▸ **What you are asked to do**: Only one stretch of the records below should be repeated. It starts with the line containing "brown brick A2" and goes on through the line containing "orange brick D8", exactly as written.

*** Listed records

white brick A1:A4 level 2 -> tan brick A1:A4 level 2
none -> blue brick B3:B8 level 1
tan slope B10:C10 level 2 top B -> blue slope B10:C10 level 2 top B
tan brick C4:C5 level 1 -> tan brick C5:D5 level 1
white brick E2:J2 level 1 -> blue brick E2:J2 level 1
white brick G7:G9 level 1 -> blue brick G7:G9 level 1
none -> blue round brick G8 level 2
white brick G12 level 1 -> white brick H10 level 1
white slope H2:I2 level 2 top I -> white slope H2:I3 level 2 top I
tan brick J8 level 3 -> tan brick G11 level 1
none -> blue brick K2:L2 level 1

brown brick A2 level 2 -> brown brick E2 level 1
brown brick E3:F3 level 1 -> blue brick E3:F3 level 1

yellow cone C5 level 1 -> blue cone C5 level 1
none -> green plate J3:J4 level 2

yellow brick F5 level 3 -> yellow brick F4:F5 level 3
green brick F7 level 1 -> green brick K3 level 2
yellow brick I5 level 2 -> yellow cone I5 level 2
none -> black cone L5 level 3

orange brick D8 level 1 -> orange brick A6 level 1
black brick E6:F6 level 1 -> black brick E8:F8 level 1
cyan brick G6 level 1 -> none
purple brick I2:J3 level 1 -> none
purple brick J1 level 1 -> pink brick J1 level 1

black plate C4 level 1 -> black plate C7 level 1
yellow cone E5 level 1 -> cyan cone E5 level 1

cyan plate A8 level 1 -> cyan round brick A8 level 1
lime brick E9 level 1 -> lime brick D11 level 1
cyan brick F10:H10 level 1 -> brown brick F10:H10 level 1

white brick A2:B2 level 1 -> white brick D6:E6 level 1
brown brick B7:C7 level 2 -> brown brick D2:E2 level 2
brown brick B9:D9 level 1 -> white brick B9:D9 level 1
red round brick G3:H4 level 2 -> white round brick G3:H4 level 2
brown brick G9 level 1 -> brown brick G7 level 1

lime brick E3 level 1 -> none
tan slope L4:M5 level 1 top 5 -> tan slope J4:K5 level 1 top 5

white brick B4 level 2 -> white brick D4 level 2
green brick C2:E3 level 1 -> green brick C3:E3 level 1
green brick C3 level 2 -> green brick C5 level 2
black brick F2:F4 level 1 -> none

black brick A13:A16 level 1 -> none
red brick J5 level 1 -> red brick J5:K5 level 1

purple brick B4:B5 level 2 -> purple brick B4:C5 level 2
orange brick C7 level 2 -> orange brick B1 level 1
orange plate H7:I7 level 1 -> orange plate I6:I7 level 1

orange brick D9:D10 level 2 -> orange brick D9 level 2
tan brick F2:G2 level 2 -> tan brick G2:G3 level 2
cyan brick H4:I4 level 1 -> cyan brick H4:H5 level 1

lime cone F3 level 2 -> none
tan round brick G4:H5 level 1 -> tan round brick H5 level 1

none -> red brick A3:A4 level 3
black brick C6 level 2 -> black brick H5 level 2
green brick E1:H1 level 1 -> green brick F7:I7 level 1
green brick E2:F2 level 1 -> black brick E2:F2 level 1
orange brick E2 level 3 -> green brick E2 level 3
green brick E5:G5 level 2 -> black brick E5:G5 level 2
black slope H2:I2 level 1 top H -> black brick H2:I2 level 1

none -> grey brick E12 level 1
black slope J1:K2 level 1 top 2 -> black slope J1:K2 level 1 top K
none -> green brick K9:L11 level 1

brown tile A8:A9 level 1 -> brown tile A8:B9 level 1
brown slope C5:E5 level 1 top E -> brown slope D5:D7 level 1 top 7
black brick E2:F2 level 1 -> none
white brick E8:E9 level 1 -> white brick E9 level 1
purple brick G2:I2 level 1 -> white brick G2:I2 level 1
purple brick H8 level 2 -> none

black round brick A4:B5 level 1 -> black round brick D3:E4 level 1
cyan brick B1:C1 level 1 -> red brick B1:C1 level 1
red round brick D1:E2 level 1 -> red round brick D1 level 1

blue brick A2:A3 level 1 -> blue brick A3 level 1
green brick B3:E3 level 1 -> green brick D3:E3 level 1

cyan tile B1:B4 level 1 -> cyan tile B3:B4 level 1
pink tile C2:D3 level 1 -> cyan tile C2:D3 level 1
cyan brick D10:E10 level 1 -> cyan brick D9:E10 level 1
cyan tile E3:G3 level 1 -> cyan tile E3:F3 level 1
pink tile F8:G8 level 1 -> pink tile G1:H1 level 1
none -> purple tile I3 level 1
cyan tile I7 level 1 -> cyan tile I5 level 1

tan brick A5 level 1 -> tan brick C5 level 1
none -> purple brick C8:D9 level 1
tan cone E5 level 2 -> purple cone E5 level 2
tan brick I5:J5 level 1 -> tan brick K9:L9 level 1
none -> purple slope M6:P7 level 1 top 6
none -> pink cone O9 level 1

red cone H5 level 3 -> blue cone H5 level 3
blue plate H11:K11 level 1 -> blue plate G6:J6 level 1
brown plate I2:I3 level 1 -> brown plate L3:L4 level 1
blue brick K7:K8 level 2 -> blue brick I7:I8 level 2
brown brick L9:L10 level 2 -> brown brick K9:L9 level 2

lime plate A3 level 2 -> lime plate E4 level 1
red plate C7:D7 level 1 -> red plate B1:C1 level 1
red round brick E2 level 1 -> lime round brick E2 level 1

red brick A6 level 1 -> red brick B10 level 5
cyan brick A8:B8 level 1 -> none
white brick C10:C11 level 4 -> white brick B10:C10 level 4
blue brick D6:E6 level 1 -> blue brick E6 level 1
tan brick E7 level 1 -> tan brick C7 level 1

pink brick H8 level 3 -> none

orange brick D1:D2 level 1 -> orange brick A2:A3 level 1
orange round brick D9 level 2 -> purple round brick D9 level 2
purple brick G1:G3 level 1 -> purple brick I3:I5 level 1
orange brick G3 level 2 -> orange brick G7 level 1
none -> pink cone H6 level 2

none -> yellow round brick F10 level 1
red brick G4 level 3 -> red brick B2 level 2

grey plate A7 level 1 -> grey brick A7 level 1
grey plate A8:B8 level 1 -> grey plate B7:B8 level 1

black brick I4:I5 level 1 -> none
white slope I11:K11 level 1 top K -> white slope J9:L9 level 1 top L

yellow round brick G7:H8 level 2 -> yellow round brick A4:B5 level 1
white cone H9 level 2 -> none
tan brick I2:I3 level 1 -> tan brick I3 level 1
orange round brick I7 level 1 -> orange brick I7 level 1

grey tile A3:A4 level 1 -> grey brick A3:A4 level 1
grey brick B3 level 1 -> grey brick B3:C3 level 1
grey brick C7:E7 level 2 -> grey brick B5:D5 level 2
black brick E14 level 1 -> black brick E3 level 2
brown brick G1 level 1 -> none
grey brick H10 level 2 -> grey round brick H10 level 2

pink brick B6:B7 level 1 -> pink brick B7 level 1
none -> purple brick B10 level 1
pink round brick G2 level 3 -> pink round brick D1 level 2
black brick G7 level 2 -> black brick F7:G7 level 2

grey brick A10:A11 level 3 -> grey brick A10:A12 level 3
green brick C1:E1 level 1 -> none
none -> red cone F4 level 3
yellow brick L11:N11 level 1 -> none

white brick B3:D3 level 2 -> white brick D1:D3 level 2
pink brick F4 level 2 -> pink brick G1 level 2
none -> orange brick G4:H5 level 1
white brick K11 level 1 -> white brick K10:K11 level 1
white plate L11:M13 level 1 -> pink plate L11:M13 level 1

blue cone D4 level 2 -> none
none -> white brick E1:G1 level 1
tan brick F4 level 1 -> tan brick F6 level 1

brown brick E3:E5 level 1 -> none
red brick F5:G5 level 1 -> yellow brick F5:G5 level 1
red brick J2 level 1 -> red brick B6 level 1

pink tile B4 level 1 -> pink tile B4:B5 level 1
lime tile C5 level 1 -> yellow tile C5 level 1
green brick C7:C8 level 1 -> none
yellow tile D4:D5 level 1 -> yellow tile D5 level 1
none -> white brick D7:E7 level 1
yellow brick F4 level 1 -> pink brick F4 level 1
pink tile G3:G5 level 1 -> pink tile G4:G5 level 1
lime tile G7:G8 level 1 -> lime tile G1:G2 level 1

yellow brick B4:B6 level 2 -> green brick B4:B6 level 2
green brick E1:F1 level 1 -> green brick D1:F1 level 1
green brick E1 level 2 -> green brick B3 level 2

******

▸ **Solution below**:
brown brick A2 level 2 -> brown brick E2 level 1
brown brick E3:F3 level 1 -> blue brick E3:F3 level 1

yellow cone C5 level 1 -> blue cone C5 level 1
none -> green plate J3:J4 level 2

yellow brick F5 level 3 -> yellow brick F4:F5 level 3
green brick F7 level 1 -> green brick K3 level 2
yellow brick I5 level 2 -> yellow cone I5 level 2
none -> black cone L5 level 3

orange brick D8 level 1 -> orange brick A6 level 1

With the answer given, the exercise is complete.